* Exercise aim:
Each line of the listing that includes the string "DGND" needs to be located and copied.

* Supplied records:

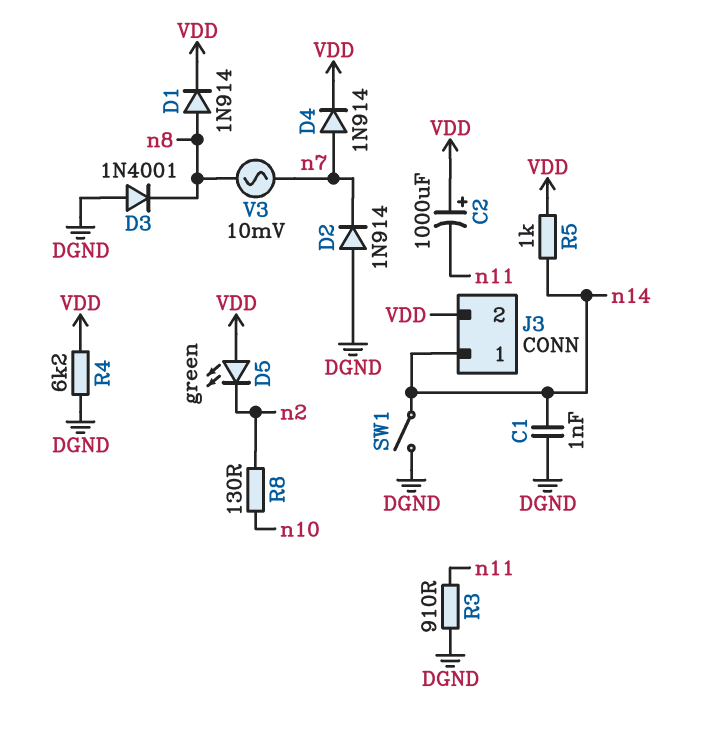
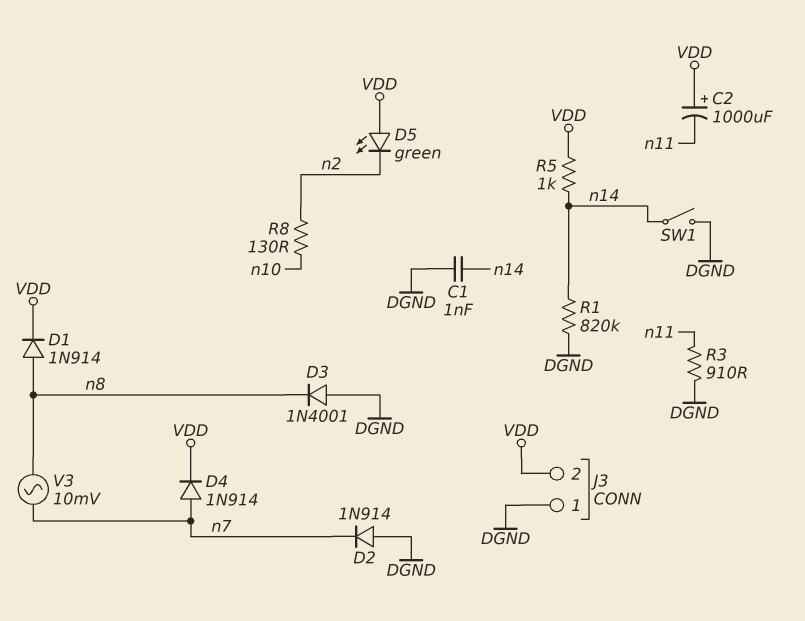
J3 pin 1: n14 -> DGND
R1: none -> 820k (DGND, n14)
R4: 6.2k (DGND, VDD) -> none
==
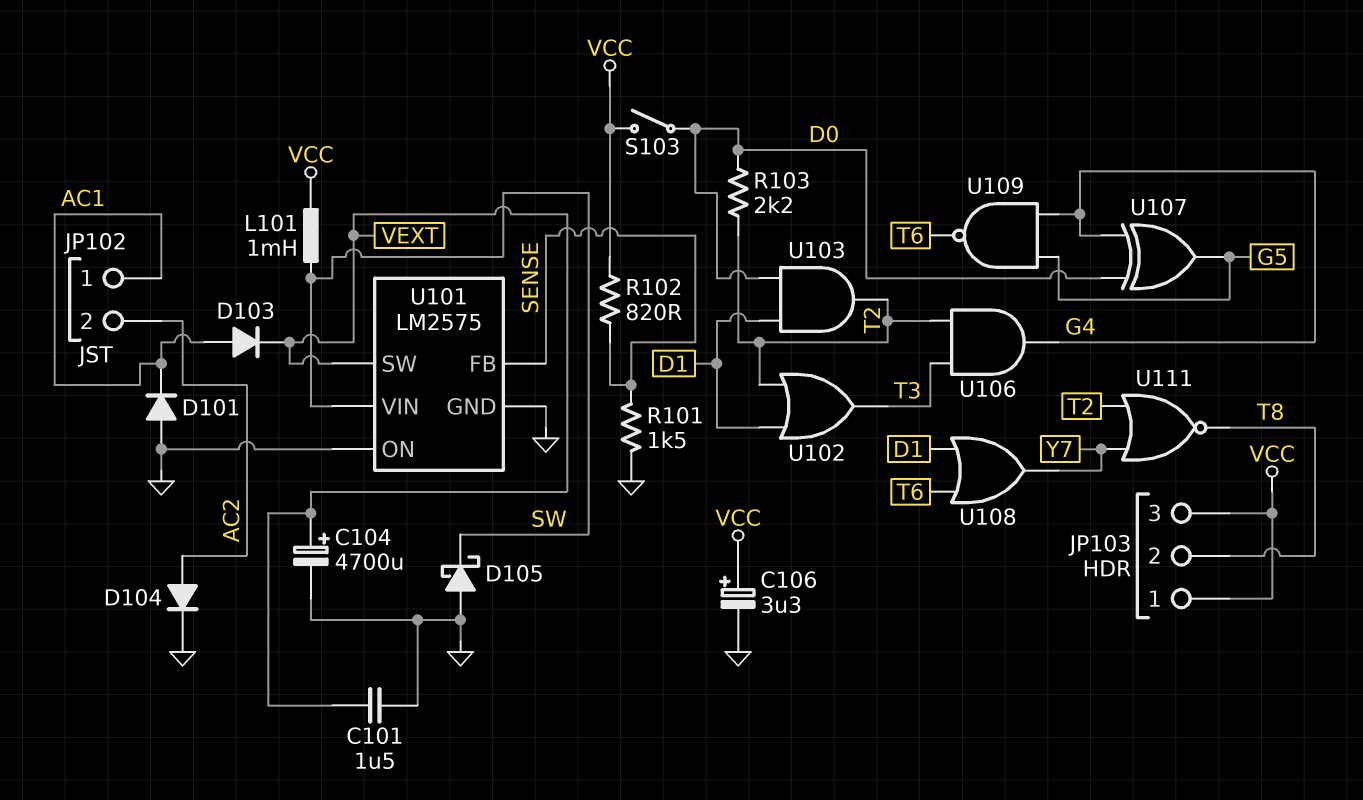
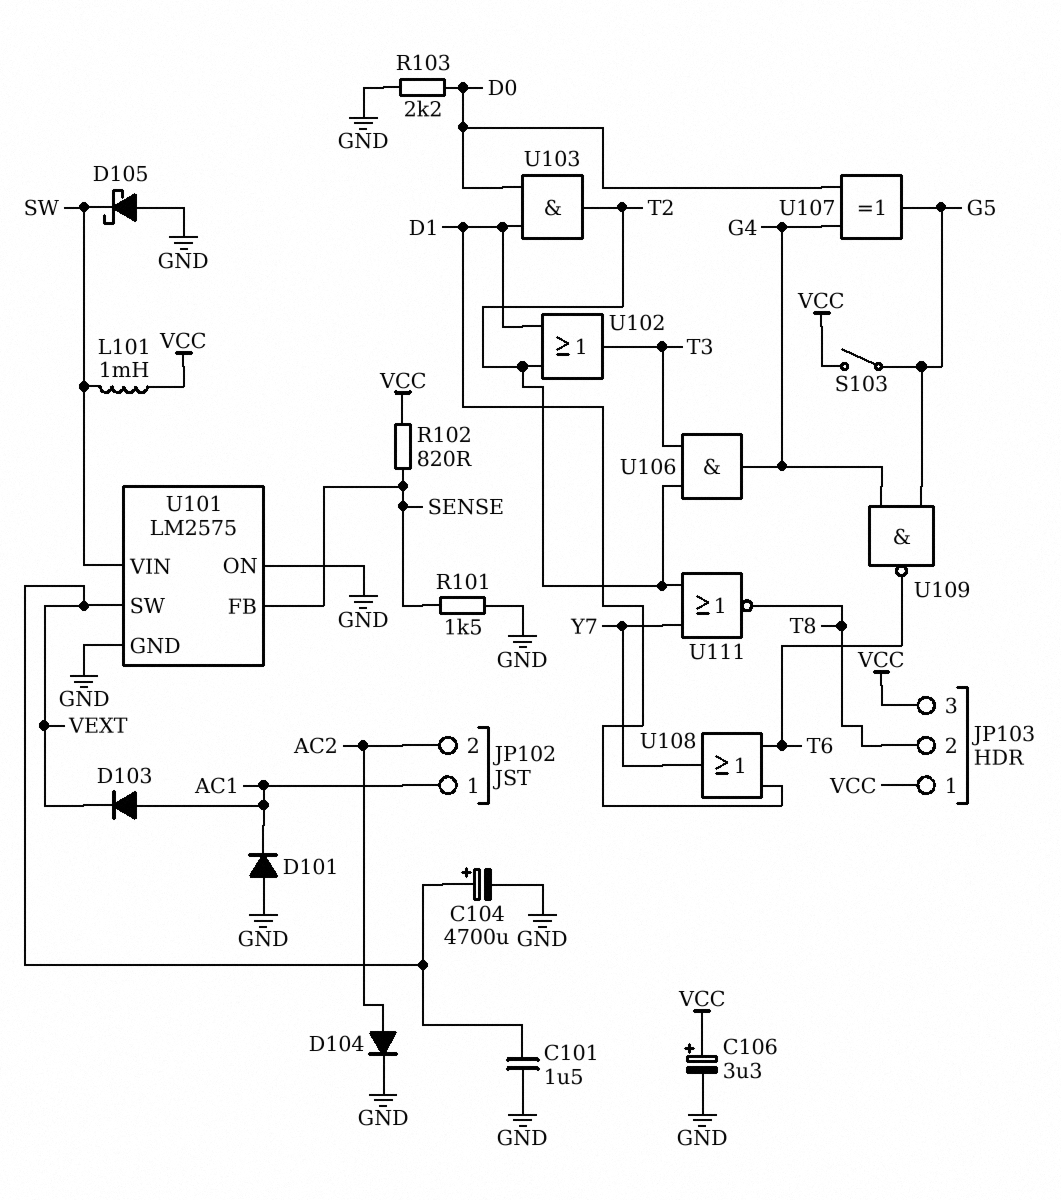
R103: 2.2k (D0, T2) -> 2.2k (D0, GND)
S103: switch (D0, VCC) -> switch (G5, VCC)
---
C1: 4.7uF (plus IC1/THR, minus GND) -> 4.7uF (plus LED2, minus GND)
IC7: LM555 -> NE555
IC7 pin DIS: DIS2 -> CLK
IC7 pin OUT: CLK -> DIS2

* Task output:
J3 pin 1: n14 -> DGND
R1: none -> 820k (DGND, n14)
R4: 6.2k (DGND, VDD) -> none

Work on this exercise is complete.